*** Data for analysis
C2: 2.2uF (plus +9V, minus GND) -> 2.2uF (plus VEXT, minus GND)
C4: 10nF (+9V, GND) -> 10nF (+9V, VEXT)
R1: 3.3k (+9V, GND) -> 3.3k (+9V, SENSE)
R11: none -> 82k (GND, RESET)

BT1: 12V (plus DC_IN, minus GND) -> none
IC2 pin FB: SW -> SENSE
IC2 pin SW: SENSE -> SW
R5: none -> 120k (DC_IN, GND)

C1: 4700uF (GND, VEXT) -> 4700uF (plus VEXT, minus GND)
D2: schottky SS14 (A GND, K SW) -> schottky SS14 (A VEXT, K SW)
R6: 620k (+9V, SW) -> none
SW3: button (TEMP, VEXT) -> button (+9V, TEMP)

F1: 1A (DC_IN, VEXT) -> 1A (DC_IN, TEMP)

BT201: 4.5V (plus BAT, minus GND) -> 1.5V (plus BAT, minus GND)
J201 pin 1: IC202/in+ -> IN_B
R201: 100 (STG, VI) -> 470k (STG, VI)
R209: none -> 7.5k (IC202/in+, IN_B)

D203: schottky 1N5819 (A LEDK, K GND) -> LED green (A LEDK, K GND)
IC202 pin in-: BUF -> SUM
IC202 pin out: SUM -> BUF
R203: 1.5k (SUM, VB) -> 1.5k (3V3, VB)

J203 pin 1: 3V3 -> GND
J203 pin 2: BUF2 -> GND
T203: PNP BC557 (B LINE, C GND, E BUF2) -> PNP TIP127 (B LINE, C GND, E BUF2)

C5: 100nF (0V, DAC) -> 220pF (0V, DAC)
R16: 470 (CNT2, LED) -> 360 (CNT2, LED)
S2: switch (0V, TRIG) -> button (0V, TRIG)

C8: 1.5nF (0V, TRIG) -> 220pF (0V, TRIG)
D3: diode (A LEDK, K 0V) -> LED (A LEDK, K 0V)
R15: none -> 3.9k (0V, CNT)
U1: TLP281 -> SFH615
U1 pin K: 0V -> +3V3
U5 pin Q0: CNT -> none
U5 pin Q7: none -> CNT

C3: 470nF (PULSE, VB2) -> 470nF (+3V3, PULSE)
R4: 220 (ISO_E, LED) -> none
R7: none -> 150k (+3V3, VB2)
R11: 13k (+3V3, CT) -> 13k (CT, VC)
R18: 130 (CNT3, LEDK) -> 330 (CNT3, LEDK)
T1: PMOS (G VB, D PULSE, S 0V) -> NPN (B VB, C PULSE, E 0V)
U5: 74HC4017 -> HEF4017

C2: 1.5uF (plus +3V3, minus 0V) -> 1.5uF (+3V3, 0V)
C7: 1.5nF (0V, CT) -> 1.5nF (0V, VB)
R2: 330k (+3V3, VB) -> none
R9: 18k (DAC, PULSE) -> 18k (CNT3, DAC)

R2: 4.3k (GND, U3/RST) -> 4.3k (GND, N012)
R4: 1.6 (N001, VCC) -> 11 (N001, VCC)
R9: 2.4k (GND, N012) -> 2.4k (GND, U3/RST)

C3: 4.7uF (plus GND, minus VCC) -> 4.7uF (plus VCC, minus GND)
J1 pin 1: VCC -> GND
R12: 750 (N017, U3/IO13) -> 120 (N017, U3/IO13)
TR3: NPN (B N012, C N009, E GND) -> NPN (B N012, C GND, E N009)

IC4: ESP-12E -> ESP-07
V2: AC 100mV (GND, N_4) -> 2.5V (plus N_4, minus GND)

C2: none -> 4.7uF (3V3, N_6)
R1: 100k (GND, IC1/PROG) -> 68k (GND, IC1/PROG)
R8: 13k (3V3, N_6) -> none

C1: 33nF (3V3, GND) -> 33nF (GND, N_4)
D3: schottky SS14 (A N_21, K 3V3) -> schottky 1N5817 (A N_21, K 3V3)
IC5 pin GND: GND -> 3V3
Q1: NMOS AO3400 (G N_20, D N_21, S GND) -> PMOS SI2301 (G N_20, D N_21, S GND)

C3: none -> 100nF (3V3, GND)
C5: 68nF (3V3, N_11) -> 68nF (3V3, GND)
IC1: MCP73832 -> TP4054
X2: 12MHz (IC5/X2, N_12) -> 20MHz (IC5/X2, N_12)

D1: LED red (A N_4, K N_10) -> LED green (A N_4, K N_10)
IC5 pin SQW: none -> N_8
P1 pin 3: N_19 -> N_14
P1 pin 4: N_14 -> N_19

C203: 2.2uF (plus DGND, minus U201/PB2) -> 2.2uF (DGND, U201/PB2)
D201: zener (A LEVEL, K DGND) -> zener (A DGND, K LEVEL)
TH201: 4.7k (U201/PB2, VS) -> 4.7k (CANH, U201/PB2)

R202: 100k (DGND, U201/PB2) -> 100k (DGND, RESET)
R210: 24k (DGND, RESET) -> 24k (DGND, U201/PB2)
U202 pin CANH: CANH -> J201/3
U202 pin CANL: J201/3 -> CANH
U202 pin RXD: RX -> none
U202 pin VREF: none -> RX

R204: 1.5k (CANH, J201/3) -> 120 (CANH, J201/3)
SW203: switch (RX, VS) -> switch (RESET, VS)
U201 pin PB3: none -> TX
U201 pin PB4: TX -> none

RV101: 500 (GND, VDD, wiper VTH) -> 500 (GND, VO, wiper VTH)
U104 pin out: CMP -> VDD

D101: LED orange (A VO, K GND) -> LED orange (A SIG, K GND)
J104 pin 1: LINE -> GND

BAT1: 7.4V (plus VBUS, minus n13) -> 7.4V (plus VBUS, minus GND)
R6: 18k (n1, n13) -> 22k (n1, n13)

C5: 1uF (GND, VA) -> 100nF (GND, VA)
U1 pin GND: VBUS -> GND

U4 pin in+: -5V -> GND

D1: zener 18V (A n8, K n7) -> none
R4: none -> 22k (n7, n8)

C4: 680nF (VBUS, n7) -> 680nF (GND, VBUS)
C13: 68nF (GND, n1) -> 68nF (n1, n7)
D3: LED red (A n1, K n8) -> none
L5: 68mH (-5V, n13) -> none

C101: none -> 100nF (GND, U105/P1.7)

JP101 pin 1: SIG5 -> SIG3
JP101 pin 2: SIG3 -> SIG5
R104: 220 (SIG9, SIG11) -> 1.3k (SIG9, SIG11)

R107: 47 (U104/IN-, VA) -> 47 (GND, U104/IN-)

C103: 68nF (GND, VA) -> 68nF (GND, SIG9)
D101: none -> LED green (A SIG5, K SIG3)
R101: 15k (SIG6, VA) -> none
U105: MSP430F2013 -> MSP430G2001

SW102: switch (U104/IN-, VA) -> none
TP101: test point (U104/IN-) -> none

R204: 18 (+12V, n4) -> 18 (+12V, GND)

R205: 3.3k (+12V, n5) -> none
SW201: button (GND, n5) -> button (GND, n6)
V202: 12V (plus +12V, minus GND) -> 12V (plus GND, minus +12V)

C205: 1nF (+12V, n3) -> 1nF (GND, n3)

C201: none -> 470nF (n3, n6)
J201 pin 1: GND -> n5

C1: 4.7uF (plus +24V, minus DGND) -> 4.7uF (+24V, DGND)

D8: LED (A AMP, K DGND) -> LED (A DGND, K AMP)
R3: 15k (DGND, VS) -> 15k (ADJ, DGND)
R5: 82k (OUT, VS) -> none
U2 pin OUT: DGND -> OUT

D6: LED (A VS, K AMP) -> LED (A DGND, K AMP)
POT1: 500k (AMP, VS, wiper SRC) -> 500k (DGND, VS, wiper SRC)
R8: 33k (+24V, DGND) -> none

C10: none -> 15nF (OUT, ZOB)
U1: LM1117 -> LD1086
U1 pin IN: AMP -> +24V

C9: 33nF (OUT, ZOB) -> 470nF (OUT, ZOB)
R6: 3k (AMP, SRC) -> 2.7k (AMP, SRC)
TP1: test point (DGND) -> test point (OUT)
******
**What you have to do**
Pull every line that holds the string "CANH" out of the records.

**Output for this task**
TH201: 4.7k (U201/PB2, VS) -> 4.7k (CANH, U201/PB2)
U202 pin CANH: CANH -> J201/3
U202 pin CANL: J201/3 -> CANH
R204: 1.5k (CANH, J201/3) -> 120 (CANH, J201/3)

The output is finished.